## Given records

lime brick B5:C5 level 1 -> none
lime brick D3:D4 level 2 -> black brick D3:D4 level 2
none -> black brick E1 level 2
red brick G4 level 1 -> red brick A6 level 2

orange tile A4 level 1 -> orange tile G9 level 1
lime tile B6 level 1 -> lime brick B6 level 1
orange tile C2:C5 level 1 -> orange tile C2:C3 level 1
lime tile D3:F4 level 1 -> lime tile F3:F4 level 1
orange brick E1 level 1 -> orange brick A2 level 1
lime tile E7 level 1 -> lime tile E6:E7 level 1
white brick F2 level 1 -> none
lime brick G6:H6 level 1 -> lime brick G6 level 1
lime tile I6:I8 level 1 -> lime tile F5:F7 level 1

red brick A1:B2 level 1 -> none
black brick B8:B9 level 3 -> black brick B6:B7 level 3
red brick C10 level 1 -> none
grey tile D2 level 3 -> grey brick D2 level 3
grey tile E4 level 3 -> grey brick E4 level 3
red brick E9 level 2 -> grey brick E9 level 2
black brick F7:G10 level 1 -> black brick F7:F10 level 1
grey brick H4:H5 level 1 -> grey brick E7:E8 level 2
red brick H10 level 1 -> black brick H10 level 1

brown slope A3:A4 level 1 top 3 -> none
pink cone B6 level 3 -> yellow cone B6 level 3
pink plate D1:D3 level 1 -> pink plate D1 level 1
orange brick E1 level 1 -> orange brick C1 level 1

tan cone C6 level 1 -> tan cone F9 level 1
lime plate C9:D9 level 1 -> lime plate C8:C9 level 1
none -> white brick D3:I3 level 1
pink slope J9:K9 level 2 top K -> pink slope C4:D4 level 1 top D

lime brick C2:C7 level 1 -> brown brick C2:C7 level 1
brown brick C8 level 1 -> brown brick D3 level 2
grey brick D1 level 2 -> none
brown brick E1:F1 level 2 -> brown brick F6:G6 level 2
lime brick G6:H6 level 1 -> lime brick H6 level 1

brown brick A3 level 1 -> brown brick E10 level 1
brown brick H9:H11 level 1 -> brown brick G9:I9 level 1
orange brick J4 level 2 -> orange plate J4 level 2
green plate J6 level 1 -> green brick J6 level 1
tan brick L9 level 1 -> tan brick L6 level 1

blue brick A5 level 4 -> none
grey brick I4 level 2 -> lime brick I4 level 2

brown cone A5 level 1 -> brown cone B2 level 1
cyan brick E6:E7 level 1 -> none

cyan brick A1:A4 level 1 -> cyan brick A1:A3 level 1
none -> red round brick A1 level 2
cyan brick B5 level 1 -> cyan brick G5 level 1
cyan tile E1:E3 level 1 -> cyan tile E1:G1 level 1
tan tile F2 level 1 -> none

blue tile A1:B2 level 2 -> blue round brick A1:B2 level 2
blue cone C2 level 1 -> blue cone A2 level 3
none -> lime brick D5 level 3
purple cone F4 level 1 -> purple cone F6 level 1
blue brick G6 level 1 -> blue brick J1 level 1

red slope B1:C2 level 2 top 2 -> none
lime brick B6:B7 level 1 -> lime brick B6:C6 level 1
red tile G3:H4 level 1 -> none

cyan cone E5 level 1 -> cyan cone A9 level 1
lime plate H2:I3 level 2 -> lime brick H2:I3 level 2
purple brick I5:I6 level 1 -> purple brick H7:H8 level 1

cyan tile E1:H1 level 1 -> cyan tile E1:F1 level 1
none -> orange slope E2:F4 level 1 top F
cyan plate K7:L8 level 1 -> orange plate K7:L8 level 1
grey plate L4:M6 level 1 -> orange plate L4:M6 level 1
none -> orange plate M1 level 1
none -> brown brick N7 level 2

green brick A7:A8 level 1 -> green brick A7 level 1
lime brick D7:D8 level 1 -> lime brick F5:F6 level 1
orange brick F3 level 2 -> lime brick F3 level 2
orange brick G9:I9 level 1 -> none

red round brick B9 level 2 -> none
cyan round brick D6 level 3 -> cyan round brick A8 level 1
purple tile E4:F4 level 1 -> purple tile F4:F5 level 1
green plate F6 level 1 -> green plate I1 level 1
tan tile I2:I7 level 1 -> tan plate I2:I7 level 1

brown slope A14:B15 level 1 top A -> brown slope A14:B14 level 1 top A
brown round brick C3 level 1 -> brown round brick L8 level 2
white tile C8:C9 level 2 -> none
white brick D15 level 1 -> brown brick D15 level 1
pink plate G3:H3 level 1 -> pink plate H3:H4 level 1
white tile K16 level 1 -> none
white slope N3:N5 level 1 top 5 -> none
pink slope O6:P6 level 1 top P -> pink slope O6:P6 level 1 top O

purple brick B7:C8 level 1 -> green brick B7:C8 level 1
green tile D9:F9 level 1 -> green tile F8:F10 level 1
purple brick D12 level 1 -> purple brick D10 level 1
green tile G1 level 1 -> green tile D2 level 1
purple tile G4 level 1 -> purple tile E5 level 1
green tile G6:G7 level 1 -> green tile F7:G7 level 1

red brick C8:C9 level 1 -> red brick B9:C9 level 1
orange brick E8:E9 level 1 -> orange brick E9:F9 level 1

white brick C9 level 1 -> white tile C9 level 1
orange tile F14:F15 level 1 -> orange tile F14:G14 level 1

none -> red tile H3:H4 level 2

## Your objective
Reproduce exactly, and only, the part of the listing above that begins at the line with "grey brick H4:H5" and goes on through the line with "cyan tile E1:H1".

## Completed task
grey brick H4:H5 level 1 -> grey brick E7:E8 level 2
red brick H10 level 1 -> black brick H10 level 1

brown slope A3:A4 level 1 top 3 -> none
pink cone B6 level 3 -> yellow cone B6 level 3
pink plate D1:D3 level 1 -> pink plate D1 level 1
orange brick E1 level 1 -> orange brick C1 level 1

tan cone C6 level 1 -> tan cone F9 level 1
lime plate C9:D9 level 1 -> lime plate C8:C9 level 1
none -> white brick D3:I3 level 1
pink slope J9:K9 level 2 top K -> pink slope C4:D4 level 1 top D

lime brick C2:C7 level 1 -> brown brick C2:C7 level 1
brown brick C8 level 1 -> brown brick D3 level 2
grey brick D1 level 2 -> none
brown brick E1:F1 level 2 -> brown brick F6:G6 level 2
lime brick G6:H6 level 1 -> lime brick H6 level 1

brown brick A3 level 1 -> brown brick E10 level 1
brown brick H9:H11 level 1 -> brown brick G9:I9 level 1
orange brick J4 level 2 -> orange plate J4 level 2
green plate J6 level 1 -> green brick J6 level 1
tan brick L9 level 1 -> tan brick L6 level 1

blue brick A5 level 4 -> none
grey brick I4 level 2 -> lime brick I4 level 2

brown cone A5 level 1 -> brown cone B2 level 1
cyan brick E6:E7 level 1 -> none

cyan brick A1:A4 level 1 -> cyan brick A1:A3 level 1
none -> red round brick A1 level 2
cyan brick B5 level 1 -> cyan brick G5 level 1
cyan tile E1:E3 level 1 -> cyan tile E1:G1 level 1
tan tile F2 level 1 -> none

blue tile A1:B2 level 2 -> blue round brick A1:B2 level 2
blue cone C2 level 1 -> blue cone A2 level 3
none -> lime brick D5 level 3
purple cone F4 level 1 -> purple cone F6 level 1
blue brick G6 level 1 -> blue brick J1 level 1

red slope B1:C2 level 2 top 2 -> none
lime brick B6:B7 level 1 -> lime brick B6:C6 level 1
red tile G3:H4 level 1 -> none

cyan cone E5 level 1 -> cyan cone A9 level 1
lime plate H2:I3 level 2 -> lime brick H2:I3 level 2
purple brick I5:I6 level 1 -> purple brick H7:H8 level 1

cyan tile E1:H1 level 1 -> cyan tile E1:F1 level 1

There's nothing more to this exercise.